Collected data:
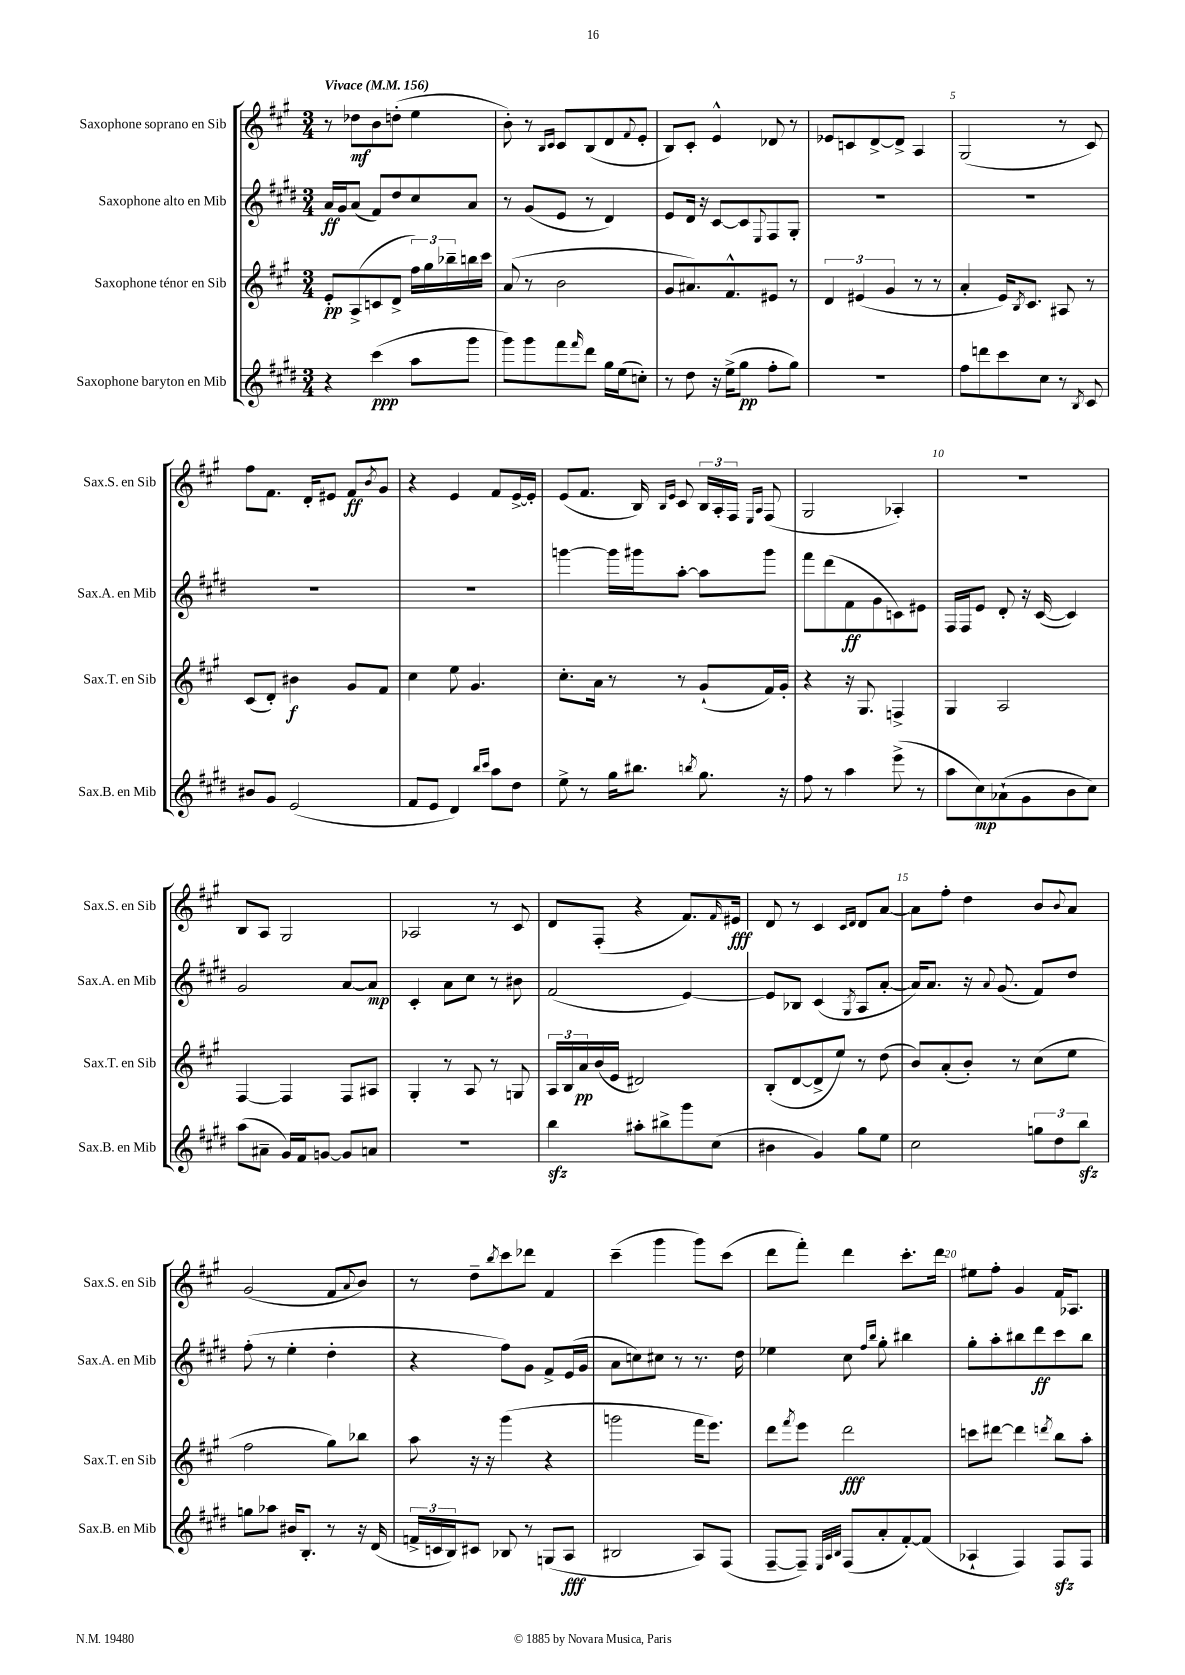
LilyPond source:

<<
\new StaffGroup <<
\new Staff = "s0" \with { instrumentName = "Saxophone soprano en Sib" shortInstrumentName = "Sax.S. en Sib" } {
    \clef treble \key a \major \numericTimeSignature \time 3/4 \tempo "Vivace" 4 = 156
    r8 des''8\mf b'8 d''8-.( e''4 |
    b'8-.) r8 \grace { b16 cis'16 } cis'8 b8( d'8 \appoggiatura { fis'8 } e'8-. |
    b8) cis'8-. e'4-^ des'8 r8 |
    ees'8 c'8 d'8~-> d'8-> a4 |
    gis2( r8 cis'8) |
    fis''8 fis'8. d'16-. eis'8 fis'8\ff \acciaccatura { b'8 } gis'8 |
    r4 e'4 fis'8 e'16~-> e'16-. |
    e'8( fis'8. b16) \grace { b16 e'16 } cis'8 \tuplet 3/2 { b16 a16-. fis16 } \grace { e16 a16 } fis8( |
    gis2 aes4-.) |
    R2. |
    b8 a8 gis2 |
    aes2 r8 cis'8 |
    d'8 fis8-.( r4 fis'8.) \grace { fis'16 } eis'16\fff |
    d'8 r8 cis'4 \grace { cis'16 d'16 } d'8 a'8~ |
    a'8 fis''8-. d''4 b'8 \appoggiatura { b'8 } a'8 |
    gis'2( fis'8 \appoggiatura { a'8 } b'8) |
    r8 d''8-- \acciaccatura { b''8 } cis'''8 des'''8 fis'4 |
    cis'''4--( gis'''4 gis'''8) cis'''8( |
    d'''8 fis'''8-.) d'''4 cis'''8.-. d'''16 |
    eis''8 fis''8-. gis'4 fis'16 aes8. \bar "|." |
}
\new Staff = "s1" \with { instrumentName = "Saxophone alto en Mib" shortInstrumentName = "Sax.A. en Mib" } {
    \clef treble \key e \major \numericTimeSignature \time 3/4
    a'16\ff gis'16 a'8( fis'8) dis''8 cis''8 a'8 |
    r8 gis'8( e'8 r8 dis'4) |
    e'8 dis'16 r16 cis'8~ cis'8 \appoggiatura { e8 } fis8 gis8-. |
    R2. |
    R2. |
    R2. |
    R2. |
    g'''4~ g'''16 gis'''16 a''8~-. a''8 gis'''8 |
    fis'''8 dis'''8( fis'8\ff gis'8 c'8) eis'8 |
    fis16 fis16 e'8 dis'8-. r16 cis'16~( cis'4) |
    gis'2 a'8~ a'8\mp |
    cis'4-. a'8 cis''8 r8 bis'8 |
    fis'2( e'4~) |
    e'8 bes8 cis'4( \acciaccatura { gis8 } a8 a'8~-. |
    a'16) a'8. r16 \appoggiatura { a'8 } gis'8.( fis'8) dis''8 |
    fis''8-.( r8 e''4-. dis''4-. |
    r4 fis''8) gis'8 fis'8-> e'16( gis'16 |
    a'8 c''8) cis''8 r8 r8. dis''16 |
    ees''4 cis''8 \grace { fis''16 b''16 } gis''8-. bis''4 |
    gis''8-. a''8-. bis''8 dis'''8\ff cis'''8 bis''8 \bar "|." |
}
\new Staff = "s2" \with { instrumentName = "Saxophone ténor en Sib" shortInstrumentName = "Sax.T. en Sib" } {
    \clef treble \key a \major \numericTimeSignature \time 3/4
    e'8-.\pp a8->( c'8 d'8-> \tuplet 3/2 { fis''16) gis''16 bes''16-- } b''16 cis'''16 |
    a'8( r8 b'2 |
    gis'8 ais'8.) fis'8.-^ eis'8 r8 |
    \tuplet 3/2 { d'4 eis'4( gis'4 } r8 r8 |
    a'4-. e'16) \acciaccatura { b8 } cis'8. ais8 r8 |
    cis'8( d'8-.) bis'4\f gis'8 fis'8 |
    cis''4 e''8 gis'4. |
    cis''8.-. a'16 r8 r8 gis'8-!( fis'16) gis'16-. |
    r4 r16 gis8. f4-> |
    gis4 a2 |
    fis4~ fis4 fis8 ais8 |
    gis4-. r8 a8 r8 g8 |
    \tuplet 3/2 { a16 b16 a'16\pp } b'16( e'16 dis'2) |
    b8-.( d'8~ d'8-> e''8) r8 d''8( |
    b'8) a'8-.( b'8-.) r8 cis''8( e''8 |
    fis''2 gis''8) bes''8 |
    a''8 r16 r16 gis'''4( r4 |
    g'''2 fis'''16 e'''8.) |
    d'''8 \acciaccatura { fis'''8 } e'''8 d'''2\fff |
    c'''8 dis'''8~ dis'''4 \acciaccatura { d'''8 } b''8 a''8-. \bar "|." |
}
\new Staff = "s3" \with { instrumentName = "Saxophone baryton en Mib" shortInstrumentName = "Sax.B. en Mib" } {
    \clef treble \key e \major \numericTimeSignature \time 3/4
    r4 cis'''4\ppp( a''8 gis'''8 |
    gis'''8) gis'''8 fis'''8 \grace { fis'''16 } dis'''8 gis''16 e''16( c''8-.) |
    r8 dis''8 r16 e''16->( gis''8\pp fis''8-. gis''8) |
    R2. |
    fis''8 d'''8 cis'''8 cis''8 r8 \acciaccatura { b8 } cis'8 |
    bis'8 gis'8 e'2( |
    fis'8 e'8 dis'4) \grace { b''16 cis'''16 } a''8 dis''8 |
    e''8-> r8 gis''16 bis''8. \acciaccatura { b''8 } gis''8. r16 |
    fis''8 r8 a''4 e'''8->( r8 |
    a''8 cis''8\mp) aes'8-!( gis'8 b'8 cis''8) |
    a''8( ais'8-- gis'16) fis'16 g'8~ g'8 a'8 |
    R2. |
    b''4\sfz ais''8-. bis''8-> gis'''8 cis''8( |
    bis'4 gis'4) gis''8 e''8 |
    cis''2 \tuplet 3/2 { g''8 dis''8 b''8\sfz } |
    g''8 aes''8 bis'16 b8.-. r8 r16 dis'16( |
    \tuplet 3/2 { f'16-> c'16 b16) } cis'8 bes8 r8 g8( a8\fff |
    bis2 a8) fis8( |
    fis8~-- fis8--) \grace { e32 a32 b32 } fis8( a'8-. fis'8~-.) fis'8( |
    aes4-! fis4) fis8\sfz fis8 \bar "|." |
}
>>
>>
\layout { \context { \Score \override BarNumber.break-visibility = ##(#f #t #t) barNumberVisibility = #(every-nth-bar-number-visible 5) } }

■ AIM
Please return every line from the items above that contains the word "major".

■ CORRECT OUTPUT
    \clef treble \key a \major \numericTimeSignature \time 3/4 \tempo "Vivace" 4 = 156
    \clef treble \key e \major \numericTimeSignature \time 3/4
    \clef treble \key a \major \numericTimeSignature \time 3/4
    \clef treble \key e \major \numericTimeSignature \time 3/4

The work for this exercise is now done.